### WORK TO BE COMPLETED
Only the lines below starting at the one containing "camera: 15 degrees right, 5 degrees down" and ending at the one containing "green pear [782,260,819,311]" belong in the answer, each copied exactly.

### DATA EXTRACTS

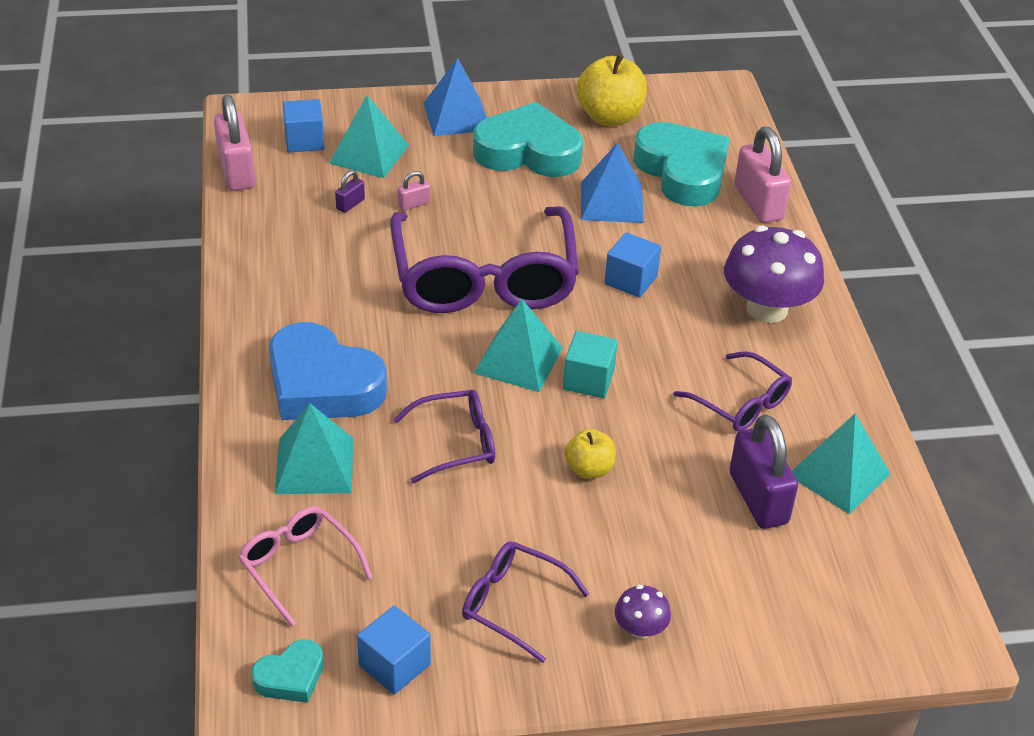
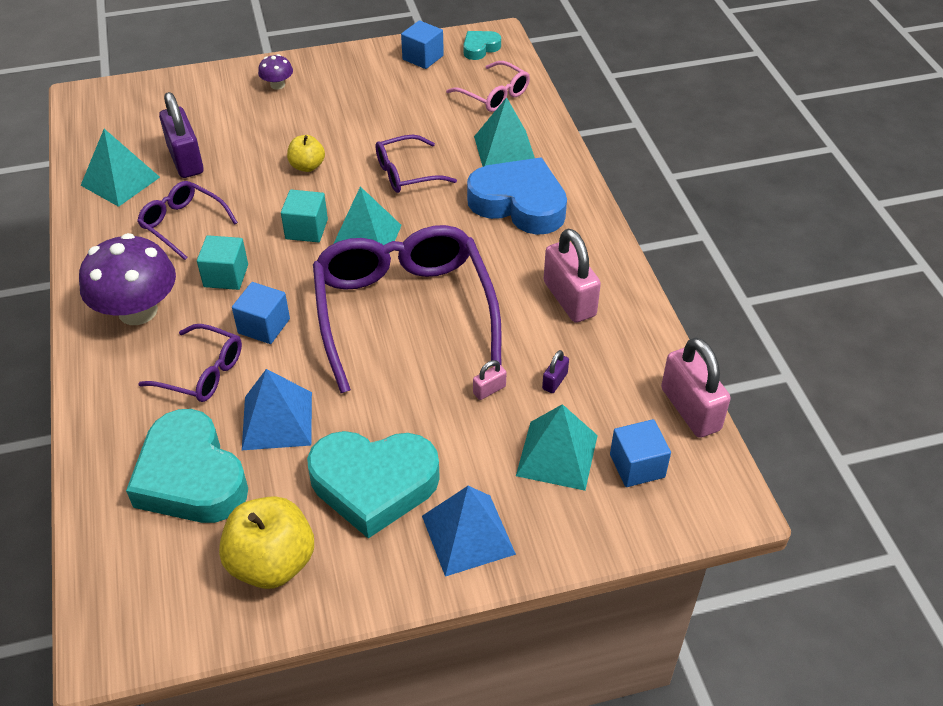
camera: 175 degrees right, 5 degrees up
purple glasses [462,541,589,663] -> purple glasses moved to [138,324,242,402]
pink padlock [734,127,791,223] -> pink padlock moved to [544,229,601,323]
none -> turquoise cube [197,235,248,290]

--

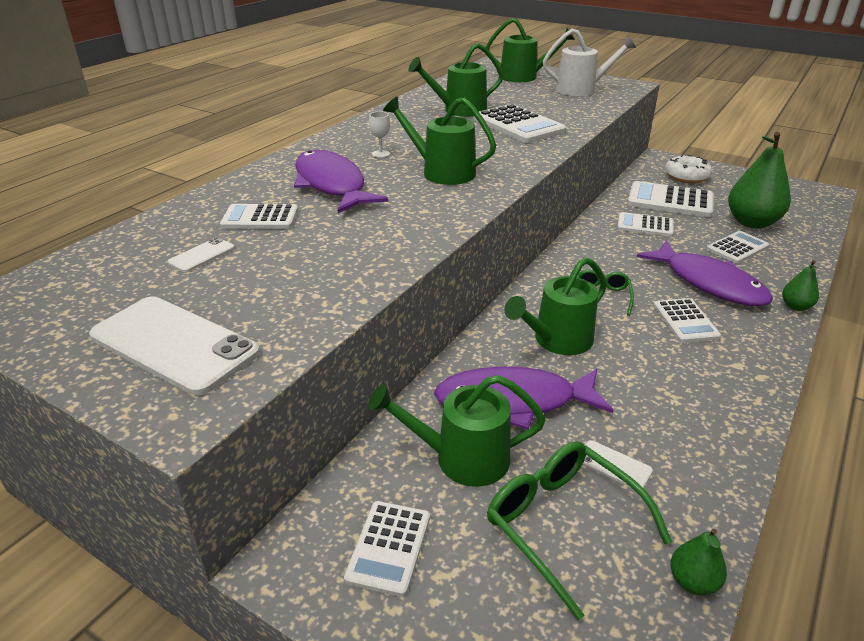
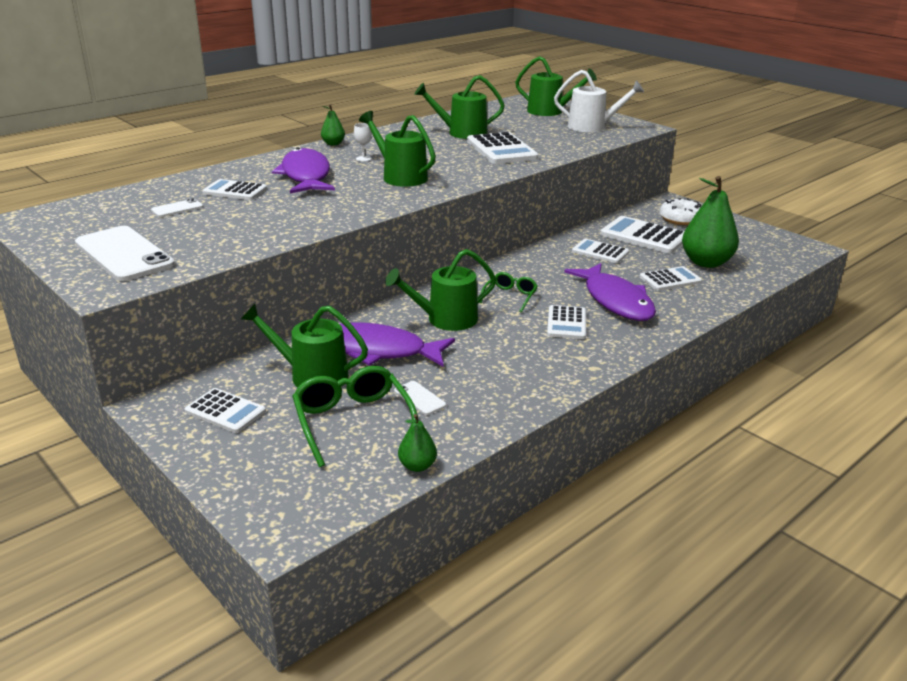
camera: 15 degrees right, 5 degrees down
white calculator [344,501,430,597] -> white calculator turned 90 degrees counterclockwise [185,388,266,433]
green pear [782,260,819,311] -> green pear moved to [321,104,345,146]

### PROBLEM SOLUTION
camera: 15 degrees right, 5 degrees down
white calculator [344,501,430,597] -> white calculator turned 90 degrees counterclockwise [185,388,266,433]
green pear [782,260,819,311] -> green pear moved to [321,104,345,146]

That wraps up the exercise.